In the records that follow, locate every line with "black" and extract it.

Segment Start: Source data

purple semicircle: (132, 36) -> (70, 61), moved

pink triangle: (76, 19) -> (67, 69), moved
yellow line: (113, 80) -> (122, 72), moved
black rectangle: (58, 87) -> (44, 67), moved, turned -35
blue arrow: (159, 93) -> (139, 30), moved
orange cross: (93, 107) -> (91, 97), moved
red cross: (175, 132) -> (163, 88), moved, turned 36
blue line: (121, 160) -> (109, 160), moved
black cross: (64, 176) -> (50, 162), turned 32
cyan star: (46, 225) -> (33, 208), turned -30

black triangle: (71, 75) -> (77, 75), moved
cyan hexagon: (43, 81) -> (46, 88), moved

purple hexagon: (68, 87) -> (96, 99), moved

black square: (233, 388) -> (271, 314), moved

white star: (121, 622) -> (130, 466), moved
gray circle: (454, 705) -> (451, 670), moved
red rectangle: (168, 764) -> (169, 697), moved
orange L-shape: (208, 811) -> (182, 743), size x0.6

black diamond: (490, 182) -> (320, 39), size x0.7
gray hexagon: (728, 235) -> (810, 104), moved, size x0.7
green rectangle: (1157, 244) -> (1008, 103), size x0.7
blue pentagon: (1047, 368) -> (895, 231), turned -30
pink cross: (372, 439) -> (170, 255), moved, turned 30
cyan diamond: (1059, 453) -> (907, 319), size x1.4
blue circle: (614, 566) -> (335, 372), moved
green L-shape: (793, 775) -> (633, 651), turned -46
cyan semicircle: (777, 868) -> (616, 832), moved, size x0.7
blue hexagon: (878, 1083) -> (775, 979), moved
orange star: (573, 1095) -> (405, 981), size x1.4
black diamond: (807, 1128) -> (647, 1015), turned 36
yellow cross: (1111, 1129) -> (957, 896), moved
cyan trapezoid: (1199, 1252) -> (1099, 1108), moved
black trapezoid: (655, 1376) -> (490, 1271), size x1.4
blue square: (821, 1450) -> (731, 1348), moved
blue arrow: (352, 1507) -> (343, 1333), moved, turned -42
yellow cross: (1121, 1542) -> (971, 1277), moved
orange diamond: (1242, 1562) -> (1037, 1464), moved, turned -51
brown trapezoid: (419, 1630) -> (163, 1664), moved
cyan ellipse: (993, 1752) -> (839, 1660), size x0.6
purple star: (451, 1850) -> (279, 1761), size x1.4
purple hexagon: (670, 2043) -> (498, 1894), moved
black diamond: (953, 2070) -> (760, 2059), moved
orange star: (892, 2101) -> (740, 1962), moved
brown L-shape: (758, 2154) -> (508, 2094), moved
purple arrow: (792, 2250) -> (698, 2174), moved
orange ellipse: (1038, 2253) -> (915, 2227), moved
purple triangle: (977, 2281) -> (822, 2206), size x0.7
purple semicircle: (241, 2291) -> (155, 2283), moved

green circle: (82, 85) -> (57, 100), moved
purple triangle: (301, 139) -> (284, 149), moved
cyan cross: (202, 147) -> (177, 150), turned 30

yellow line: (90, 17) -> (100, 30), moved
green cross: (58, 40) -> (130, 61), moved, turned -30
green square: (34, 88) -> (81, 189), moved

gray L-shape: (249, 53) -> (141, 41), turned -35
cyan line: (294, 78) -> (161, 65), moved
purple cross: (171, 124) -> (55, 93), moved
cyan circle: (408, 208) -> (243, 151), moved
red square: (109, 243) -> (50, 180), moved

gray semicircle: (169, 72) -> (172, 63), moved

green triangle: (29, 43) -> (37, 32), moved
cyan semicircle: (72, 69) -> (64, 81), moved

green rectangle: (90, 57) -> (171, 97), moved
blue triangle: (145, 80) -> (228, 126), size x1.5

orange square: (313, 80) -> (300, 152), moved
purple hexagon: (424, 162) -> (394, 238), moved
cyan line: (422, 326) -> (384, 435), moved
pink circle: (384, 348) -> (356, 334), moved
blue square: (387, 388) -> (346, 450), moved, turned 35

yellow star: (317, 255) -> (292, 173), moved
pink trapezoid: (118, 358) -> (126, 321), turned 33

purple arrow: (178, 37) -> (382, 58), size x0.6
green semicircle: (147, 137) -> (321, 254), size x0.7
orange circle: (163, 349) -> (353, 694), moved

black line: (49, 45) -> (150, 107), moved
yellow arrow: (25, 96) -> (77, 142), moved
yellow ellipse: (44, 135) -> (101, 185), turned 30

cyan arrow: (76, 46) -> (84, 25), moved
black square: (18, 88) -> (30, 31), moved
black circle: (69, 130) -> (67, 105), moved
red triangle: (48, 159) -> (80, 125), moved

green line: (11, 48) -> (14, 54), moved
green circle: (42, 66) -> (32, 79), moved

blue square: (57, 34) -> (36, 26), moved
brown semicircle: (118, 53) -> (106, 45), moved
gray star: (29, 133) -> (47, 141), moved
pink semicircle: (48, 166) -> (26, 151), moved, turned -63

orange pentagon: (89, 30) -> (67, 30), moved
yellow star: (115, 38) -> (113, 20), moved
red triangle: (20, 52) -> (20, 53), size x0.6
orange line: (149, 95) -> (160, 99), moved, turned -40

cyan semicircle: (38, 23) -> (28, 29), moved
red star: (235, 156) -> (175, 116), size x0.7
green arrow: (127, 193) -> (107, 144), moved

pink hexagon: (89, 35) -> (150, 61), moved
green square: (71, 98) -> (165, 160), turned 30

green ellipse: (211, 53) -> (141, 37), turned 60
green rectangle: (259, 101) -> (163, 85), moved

Segment End: Source data

## Result below
black rectangle: (58, 87) -> (44, 67), moved, turned -35
black cross: (64, 176) -> (50, 162), turned 32
black triangle: (71, 75) -> (77, 75), moved
black square: (233, 388) -> (271, 314), moved
black diamond: (490, 182) -> (320, 39), size x0.7
black diamond: (807, 1128) -> (647, 1015), turned 36
black trapezoid: (655, 1376) -> (490, 1271), size x1.4
black diamond: (953, 2070) -> (760, 2059), moved
black line: (49, 45) -> (150, 107), moved
black square: (18, 88) -> (30, 31), moved
black circle: (69, 130) -> (67, 105), moved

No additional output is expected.